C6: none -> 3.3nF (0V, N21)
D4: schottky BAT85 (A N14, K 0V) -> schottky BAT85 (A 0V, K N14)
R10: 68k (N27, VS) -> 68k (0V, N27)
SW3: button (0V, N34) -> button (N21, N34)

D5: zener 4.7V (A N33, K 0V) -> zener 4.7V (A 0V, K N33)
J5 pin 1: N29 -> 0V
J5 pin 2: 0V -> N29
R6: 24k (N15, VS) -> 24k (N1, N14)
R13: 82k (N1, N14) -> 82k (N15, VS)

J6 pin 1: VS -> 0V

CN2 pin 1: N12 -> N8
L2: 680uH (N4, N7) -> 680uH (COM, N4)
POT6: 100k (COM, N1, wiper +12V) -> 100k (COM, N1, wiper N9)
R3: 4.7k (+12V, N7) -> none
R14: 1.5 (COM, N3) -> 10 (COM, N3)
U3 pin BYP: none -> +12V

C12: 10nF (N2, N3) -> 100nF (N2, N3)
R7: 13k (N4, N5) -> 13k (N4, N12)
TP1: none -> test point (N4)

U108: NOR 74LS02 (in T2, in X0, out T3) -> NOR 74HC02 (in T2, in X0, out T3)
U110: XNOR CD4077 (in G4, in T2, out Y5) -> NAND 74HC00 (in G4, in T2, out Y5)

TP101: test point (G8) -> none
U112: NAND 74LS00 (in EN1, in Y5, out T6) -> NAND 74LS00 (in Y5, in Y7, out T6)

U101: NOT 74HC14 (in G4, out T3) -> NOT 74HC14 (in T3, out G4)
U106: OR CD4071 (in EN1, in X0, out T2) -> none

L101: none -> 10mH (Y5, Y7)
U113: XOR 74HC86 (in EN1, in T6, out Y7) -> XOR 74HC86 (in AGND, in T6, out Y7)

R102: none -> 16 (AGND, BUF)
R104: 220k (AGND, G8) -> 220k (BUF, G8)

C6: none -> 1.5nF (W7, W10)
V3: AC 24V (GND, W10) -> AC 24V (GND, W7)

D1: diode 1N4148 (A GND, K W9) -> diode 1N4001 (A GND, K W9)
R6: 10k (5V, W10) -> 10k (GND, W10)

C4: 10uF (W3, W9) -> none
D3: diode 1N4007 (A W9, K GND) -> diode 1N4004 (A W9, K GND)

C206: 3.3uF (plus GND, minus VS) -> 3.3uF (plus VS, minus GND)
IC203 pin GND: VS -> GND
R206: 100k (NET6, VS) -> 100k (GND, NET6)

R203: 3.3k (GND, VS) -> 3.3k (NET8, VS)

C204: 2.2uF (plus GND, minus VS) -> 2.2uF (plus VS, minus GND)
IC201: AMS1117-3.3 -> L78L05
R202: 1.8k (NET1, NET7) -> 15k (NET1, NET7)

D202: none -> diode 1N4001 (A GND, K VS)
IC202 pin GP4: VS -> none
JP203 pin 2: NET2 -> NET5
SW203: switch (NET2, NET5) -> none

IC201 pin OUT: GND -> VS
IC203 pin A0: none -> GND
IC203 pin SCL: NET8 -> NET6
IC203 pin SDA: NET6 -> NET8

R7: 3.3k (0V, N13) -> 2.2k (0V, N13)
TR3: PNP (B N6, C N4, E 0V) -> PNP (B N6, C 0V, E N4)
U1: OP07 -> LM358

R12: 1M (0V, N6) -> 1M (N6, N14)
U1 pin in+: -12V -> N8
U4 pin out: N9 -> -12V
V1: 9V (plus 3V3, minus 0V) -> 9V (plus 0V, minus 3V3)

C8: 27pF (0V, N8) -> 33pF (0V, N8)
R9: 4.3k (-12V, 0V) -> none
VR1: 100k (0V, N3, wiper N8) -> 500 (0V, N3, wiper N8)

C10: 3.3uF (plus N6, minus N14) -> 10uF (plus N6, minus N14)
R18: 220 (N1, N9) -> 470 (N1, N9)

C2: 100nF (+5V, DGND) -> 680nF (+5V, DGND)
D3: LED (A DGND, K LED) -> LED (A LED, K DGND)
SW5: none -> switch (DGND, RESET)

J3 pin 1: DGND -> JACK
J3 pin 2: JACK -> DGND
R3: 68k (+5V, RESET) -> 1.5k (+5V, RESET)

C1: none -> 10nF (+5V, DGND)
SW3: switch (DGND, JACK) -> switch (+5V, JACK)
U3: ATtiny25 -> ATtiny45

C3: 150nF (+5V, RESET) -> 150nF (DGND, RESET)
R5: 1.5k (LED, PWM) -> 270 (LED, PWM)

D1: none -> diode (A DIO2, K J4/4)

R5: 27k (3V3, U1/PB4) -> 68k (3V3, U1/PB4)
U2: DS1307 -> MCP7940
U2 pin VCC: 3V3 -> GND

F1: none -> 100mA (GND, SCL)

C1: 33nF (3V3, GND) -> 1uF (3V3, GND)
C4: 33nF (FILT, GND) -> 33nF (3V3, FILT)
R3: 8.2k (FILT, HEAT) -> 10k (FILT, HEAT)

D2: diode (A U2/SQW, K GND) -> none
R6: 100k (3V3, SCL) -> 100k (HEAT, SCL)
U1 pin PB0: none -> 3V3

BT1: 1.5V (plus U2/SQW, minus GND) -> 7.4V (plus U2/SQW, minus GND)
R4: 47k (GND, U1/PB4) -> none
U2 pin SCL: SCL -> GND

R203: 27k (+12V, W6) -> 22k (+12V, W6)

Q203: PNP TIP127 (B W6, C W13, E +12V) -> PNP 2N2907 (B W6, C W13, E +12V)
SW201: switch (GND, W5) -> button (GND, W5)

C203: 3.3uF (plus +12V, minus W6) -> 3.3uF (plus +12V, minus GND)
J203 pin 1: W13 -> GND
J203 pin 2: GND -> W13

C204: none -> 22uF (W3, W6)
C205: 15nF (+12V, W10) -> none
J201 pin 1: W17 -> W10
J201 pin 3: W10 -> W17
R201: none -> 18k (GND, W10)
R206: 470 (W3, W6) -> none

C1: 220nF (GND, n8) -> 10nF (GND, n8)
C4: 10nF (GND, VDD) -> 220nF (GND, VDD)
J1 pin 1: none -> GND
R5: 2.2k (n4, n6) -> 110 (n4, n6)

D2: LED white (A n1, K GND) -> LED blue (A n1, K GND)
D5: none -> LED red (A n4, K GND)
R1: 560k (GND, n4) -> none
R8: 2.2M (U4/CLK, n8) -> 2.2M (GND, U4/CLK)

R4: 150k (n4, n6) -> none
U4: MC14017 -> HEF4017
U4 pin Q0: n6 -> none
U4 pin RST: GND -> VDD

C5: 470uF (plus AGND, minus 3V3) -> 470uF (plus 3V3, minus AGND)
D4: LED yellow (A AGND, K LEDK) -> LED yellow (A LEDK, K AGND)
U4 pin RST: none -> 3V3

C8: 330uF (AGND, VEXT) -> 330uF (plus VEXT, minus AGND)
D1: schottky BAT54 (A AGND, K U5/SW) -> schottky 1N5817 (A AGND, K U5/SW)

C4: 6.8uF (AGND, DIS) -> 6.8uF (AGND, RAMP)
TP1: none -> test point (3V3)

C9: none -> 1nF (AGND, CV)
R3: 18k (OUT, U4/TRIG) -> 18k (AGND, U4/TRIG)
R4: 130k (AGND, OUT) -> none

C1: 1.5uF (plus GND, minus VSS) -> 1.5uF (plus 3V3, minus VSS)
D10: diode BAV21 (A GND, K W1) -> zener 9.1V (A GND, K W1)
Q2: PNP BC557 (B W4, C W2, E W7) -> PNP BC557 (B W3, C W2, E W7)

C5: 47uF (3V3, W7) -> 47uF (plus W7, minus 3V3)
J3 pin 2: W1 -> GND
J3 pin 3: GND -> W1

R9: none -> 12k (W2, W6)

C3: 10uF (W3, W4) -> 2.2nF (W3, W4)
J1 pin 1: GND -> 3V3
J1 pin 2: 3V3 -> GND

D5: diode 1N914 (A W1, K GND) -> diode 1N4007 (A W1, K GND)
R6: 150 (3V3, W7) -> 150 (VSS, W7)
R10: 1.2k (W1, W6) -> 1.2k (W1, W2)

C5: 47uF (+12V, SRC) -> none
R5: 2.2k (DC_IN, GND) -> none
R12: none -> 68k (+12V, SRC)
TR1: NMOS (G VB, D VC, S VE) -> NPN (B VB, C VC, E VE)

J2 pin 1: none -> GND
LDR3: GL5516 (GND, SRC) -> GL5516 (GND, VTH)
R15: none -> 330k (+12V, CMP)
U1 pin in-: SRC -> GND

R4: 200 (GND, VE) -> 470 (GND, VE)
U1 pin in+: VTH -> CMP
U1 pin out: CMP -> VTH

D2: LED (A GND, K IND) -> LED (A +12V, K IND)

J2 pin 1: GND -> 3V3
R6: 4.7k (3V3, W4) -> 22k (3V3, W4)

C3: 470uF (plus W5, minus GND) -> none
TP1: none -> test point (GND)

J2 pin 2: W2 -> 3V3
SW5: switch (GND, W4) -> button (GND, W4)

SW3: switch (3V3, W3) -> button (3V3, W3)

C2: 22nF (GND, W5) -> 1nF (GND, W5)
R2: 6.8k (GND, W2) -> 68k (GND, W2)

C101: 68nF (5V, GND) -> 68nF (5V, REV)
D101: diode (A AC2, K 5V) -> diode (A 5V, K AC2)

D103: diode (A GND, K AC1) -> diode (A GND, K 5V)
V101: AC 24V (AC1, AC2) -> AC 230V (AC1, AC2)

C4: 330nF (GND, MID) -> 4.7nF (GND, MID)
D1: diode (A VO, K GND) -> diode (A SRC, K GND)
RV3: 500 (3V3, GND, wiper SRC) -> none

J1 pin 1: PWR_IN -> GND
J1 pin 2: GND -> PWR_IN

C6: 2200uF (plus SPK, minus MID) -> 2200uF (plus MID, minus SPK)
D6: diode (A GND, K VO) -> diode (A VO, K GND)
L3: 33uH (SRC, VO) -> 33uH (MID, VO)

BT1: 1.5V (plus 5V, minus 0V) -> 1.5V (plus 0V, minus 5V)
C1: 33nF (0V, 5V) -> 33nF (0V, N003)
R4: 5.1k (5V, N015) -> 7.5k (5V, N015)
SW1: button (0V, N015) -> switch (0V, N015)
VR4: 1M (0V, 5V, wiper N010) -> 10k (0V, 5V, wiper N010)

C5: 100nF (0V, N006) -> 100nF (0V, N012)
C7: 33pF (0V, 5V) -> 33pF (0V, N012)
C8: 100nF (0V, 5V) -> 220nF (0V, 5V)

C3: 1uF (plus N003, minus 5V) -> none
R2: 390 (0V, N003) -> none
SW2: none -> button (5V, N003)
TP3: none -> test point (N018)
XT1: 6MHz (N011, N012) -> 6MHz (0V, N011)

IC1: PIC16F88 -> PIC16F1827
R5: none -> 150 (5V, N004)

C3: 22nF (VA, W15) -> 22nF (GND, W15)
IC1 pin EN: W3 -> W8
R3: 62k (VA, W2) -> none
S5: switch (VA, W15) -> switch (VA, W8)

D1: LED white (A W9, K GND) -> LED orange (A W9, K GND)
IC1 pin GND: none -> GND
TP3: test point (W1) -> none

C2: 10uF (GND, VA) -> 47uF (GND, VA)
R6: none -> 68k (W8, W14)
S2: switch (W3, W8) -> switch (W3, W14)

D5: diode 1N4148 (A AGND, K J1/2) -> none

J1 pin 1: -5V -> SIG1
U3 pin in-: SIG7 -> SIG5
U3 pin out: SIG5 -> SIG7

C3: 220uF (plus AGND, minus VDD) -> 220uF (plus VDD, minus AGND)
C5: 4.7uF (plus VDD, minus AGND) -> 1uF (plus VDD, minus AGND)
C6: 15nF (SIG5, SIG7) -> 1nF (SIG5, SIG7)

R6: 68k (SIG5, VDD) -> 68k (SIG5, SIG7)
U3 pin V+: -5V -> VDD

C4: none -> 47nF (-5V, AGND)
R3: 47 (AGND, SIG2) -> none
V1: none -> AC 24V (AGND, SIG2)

○ ○ ○ ○ ○ ○ ○

> **Work request**: Go through the material above and copy each line that holds the string "test".

> **Response box**:
TP1: none -> test point (N4)
TP101: test point (G8) -> none
TP1: none -> test point (3V3)
TP1: none -> test point (GND)
TP3: none -> test point (N018)
TP3: test point (W1) -> none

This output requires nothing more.